▶ _Provided records_:
- - - -

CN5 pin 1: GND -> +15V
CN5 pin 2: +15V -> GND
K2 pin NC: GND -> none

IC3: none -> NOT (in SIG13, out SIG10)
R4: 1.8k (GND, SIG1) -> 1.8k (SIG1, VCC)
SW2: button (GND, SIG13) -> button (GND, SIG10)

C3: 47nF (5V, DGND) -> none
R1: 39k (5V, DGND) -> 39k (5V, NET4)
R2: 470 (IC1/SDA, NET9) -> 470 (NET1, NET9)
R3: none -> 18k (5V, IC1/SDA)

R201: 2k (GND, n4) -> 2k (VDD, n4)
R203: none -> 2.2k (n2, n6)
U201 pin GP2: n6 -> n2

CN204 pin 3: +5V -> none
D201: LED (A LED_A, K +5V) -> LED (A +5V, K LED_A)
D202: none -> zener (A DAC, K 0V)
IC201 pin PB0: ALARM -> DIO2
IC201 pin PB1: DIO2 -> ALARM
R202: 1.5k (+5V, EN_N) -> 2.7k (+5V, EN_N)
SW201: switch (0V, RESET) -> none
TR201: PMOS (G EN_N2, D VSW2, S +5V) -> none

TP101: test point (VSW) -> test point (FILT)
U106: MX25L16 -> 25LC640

- - - -

▶ _Your task_: For this exercise, the answer is the lines from the one containing "D202: none -> zener (A DAC, K 0V)" through the end of the listing above, reproduced exactly.

▶ _Solution for this problem_:
D202: none -> zener (A DAC, K 0V)
IC201 pin PB0: ALARM -> DIO2
IC201 pin PB1: DIO2 -> ALARM
R202: 1.5k (+5V, EN_N) -> 2.7k (+5V, EN_N)
SW201: switch (0V, RESET) -> none
TR201: PMOS (G EN_N2, D VSW2, S +5V) -> none

TP101: test point (VSW) -> test point (FILT)
U106: MX25L16 -> 25LC640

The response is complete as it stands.